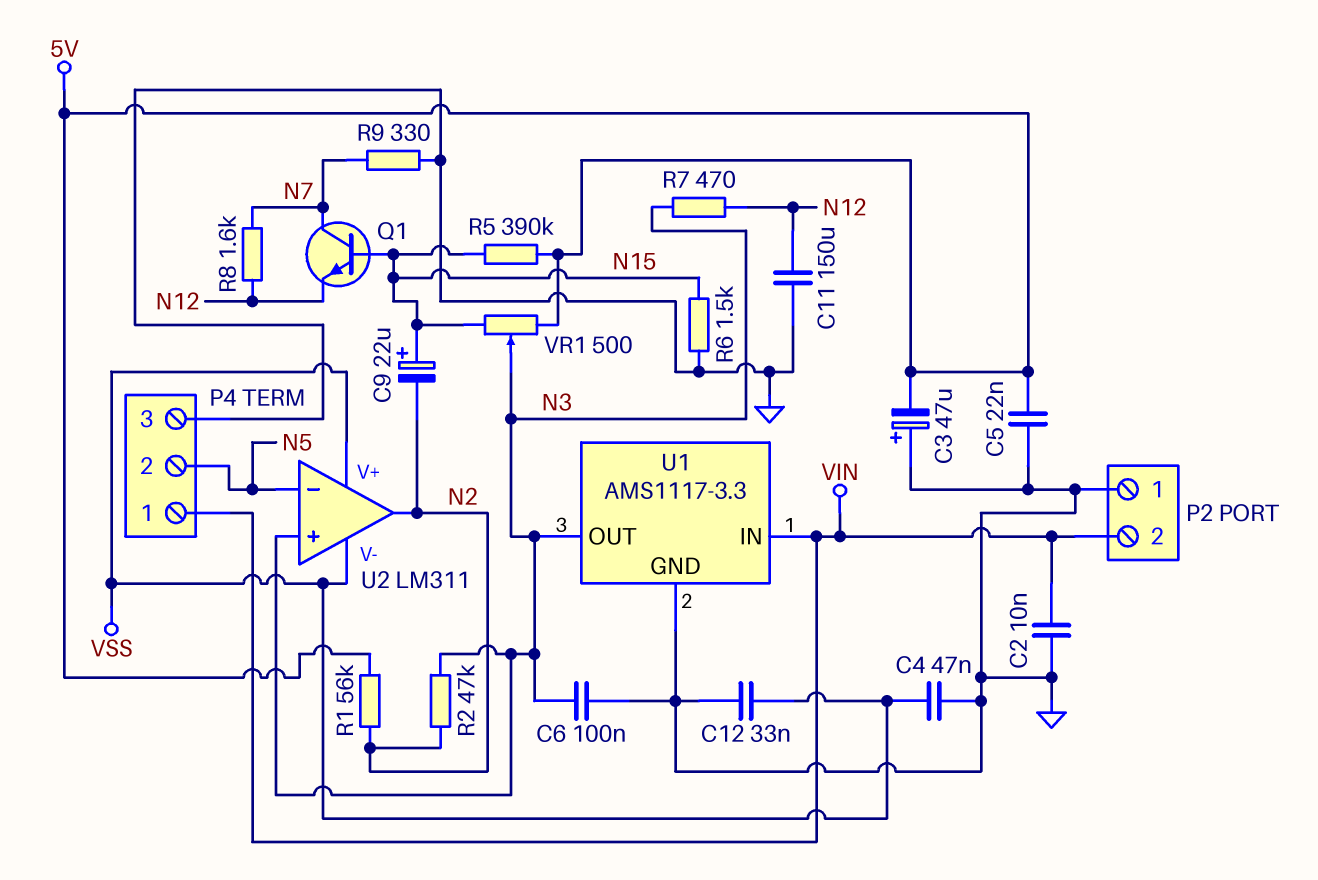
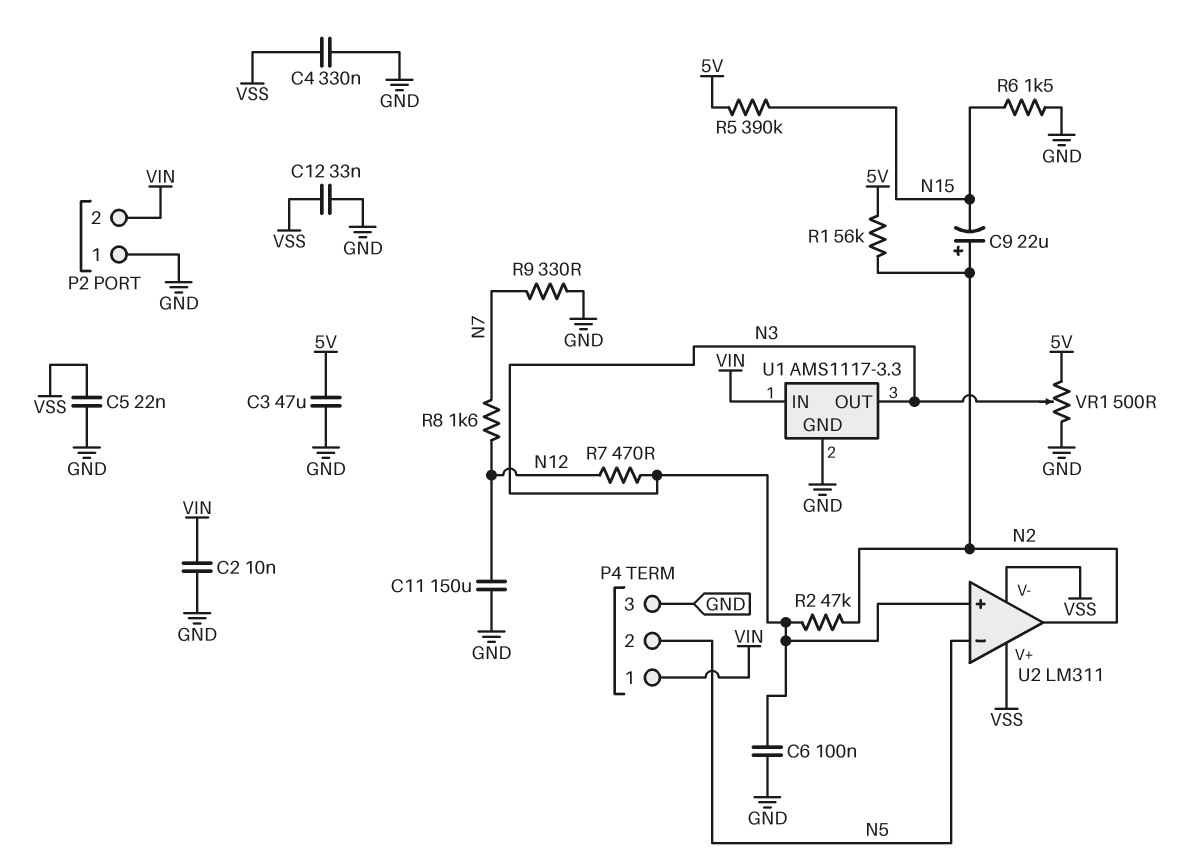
C3: 47uF (plus GND, minus 5V) -> 47uF (5V, GND)
C4: 47nF (GND, VSS) -> 330nF (GND, VSS)
C5: 22nF (5V, GND) -> 22nF (GND, VSS)
C9: 22uF (plus N15, minus N2) -> 22uF (plus N2, minus N15)
Q1: NPN (B N15, C N7, E N12) -> none
VR1: 500 (5V, N15, wiper N3) -> 500 (5V, GND, wiper N3)

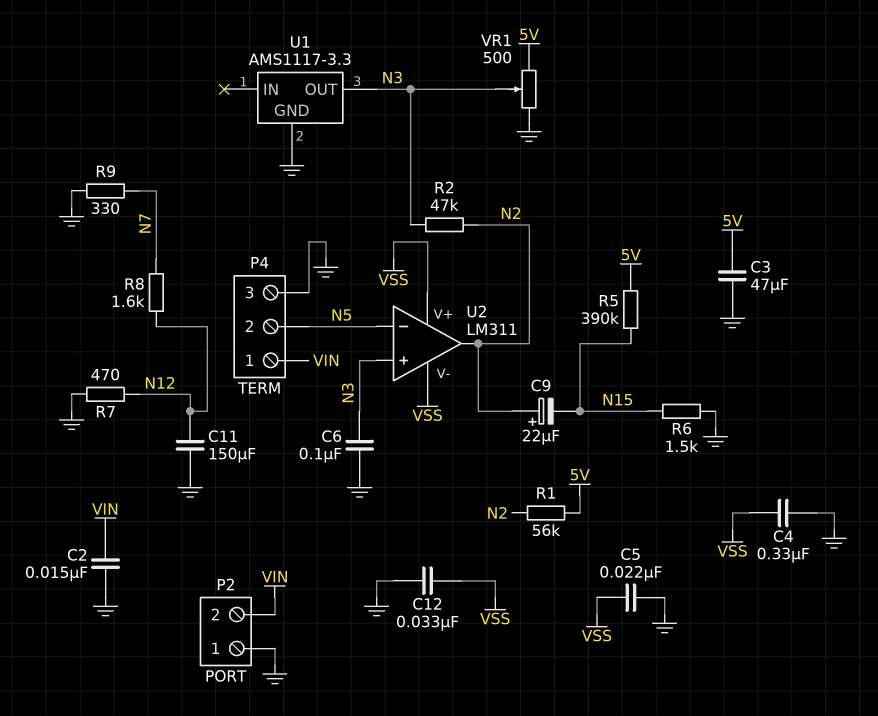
C2: 10nF (GND, VIN) -> 15nF (GND, VIN)
R7: 470 (N3, N12) -> 470 (GND, N12)
U1 pin IN: VIN -> none

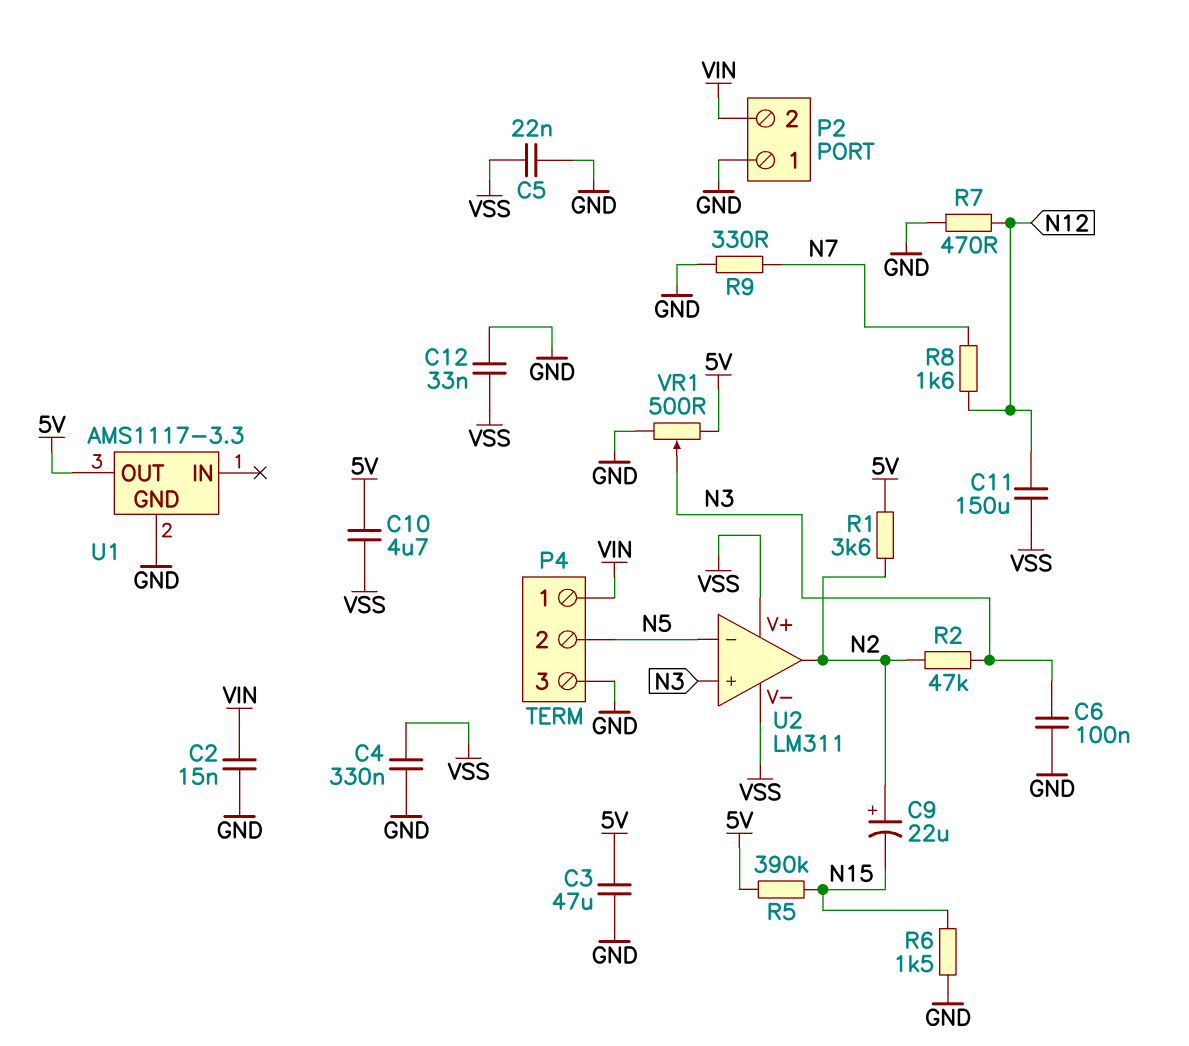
C10: none -> 4.7uF (5V, VSS)
C11: 150uF (GND, N12) -> 150uF (N12, VSS)
R1: 56k (5V, N2) -> 3.6k (5V, N2)
U1 pin OUT: N3 -> 5V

• _Assignment_
The records must be copied with no word altered, and without their pictures.

• _Output of the exercise_
C3: 47uF (plus GND, minus 5V) -> 47uF (5V, GND)
C4: 47nF (GND, VSS) -> 330nF (GND, VSS)
C5: 22nF (5V, GND) -> 22nF (GND, VSS)
C9: 22uF (plus N15, minus N2) -> 22uF (plus N2, minus N15)
Q1: NPN (B N15, C N7, E N12) -> none
VR1: 500 (5V, N15, wiper N3) -> 500 (5V, GND, wiper N3)

C2: 10nF (GND, VIN) -> 15nF (GND, VIN)
R7: 470 (N3, N12) -> 470 (GND, N12)
U1 pin IN: VIN -> none

C10: none -> 4.7uF (5V, VSS)
C11: 150uF (GND, N12) -> 150uF (N12, VSS)
R1: 56k (5V, N2) -> 3.6k (5V, N2)
U1 pin OUT: N3 -> 5V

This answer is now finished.